About this task: Lines before the one with "J1 pin 1: n4 -> DGND" are left out; return that line and all that follow it, exactly, through the end of the data.

Data excerpts

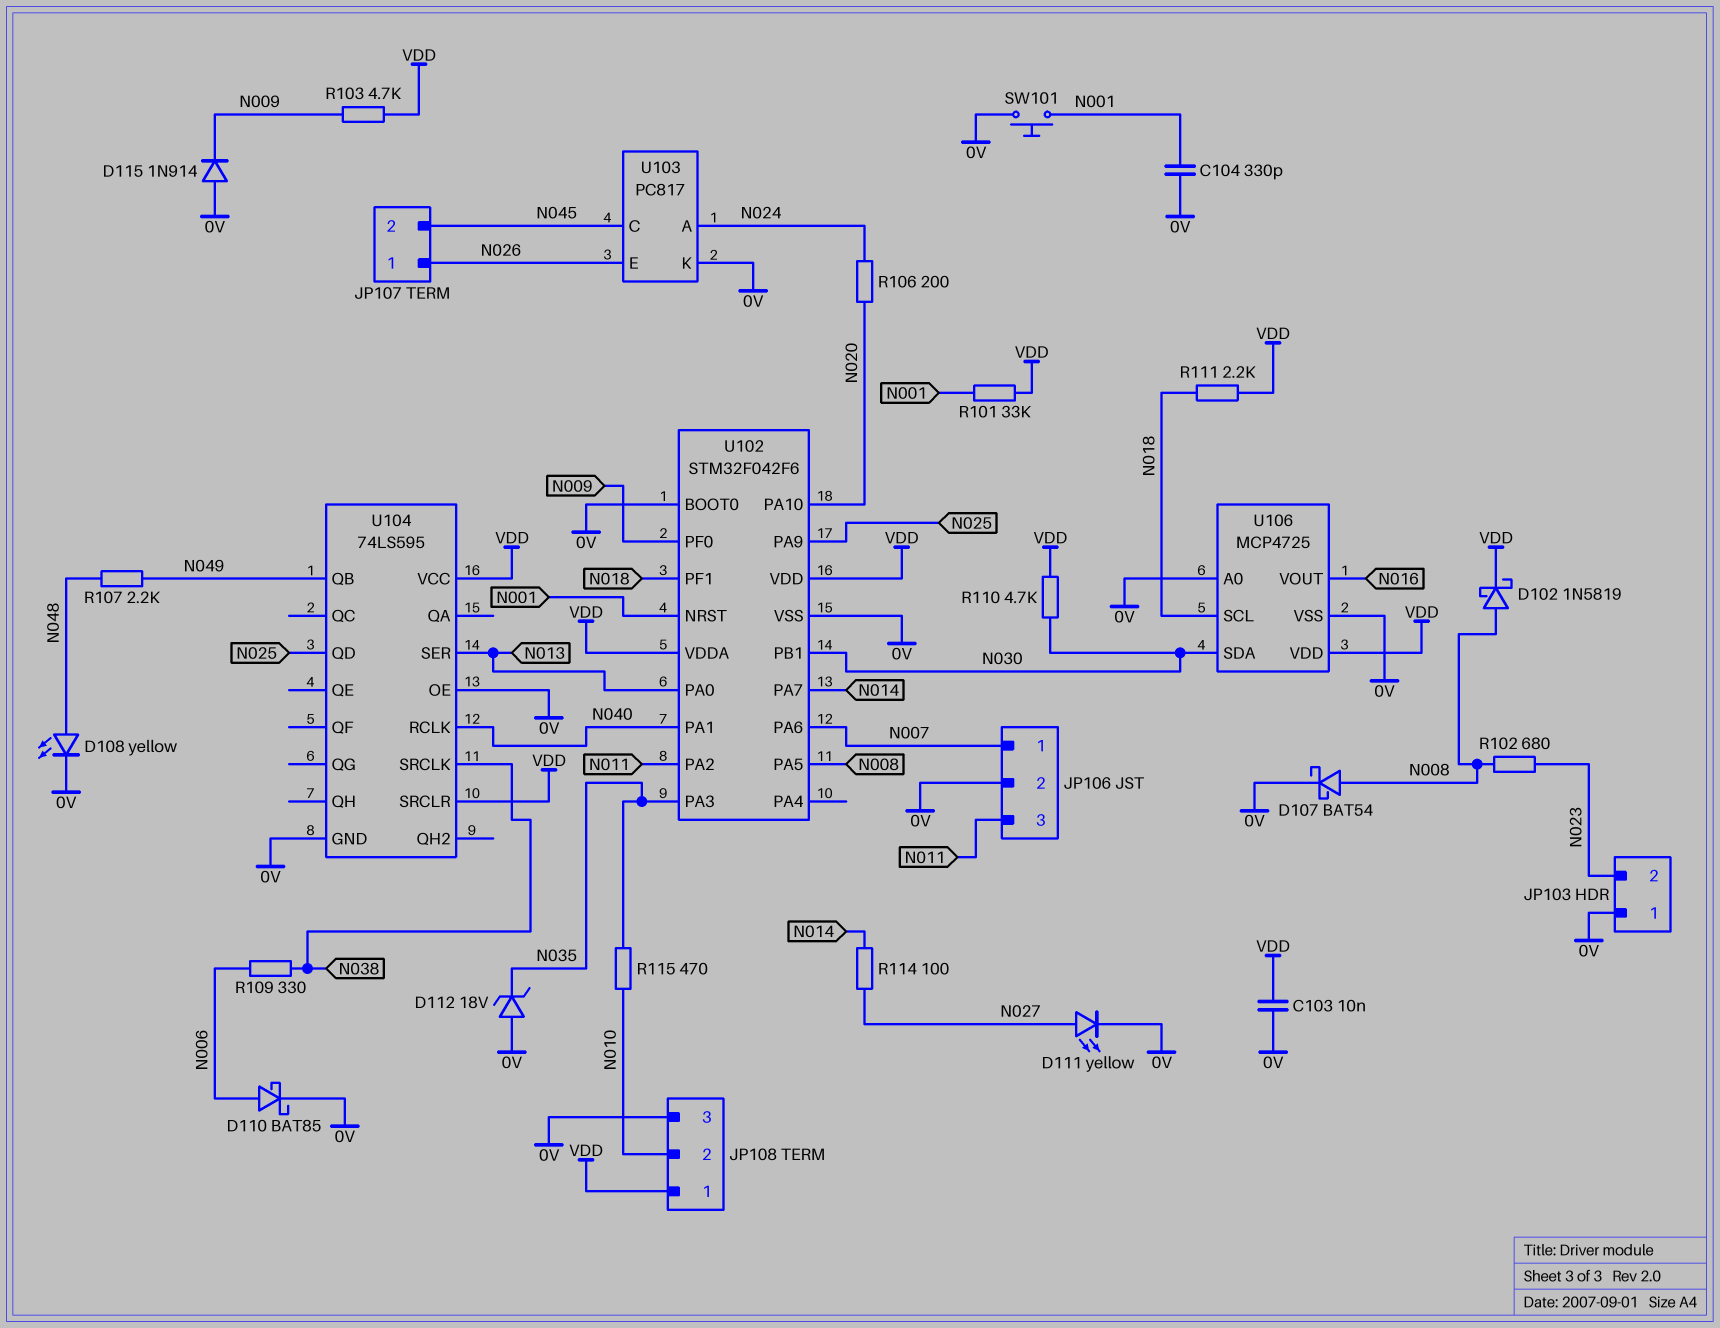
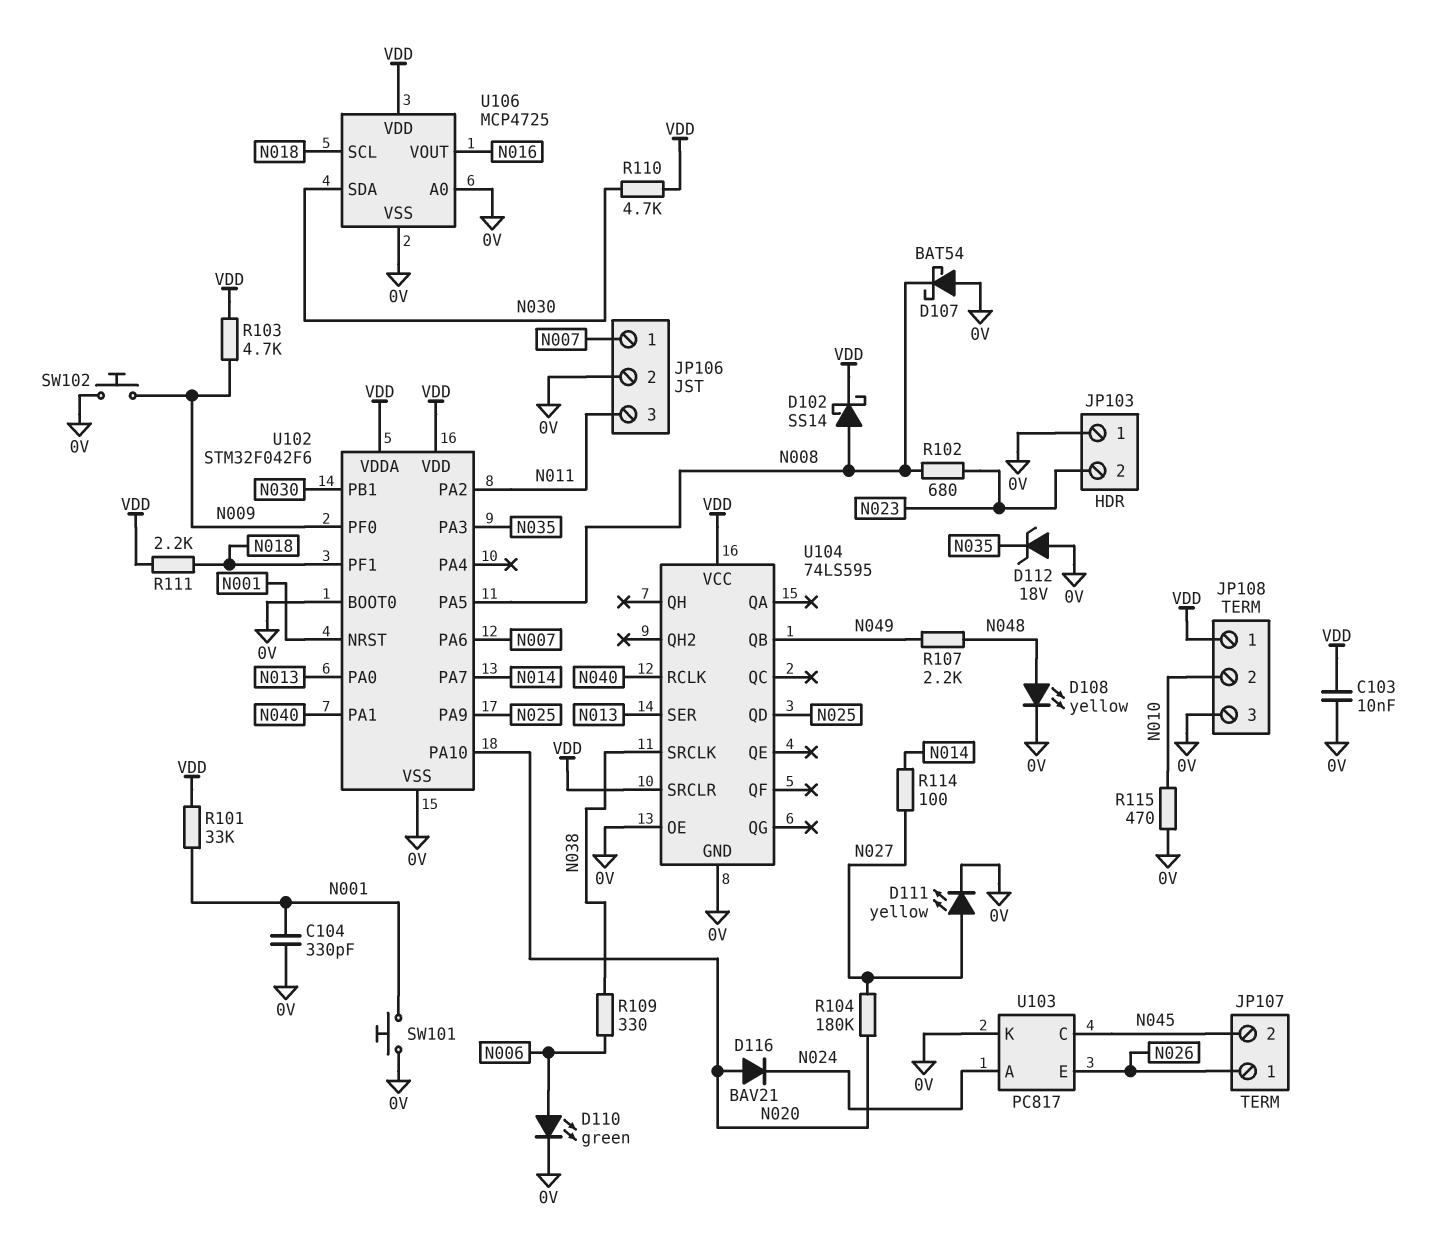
D102: schottky 1N5819 (A N008, K VDD) -> schottky SS14 (A N008, K VDD)
D107: schottky BAT54 (A N008, K 0V) -> schottky BAT54 (A 0V, K N008)
D110: schottky BAT85 (A N006, K 0V) -> LED green (A N006, K 0V)
D115: diode 1N914 (A 0V, K N009) -> none
D116: none -> diode BAV21 (A N020, K N024)
R104: none -> 180k (N020, N027)
R106: 200 (N020, N024) -> none
R115: 470 (N010, N035) -> 470 (0V, N010)
SW102: none -> button (0V, N009)

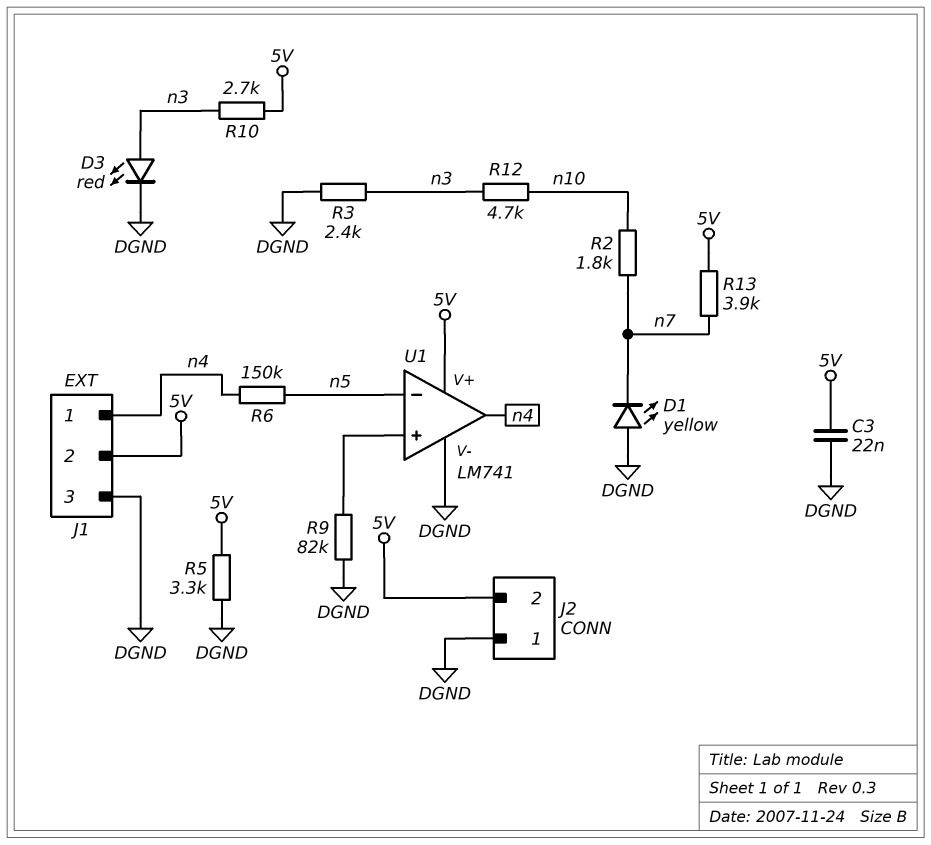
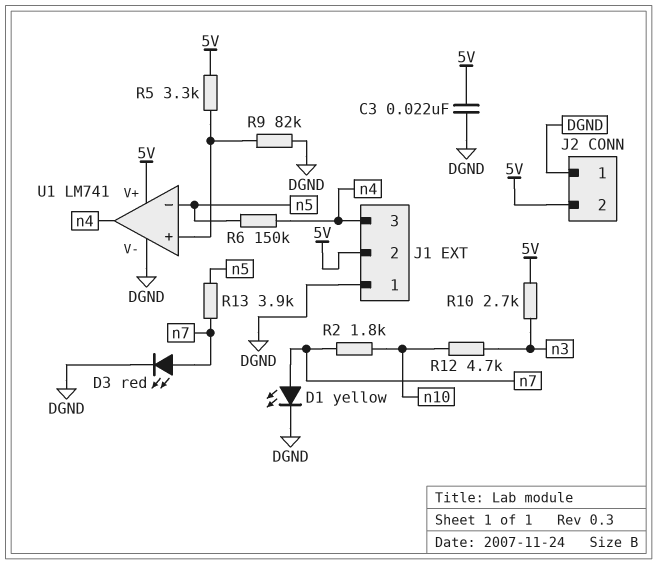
D1: LED yellow (A DGND, K n7) -> LED yellow (A n7, K DGND)
D3: LED red (A n3, K DGND) -> LED red (A n7, K DGND)
J1 pin 1: n4 -> DGND
J1 pin 3: DGND -> n4
R3: 2.4k (DGND, n3) -> none
R5: 3.3k (5V, DGND) -> 3.3k (5V, U1/in+)
R13: 3.9k (5V, n7) -> 3.9k (n5, n7)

Task solution:
J1 pin 1: n4 -> DGND
J1 pin 3: DGND -> n4
R3: 2.4k (DGND, n3) -> none
R5: 3.3k (5V, DGND) -> 3.3k (5V, U1/in+)
R13: 3.9k (5V, n7) -> 3.9k (n5, n7)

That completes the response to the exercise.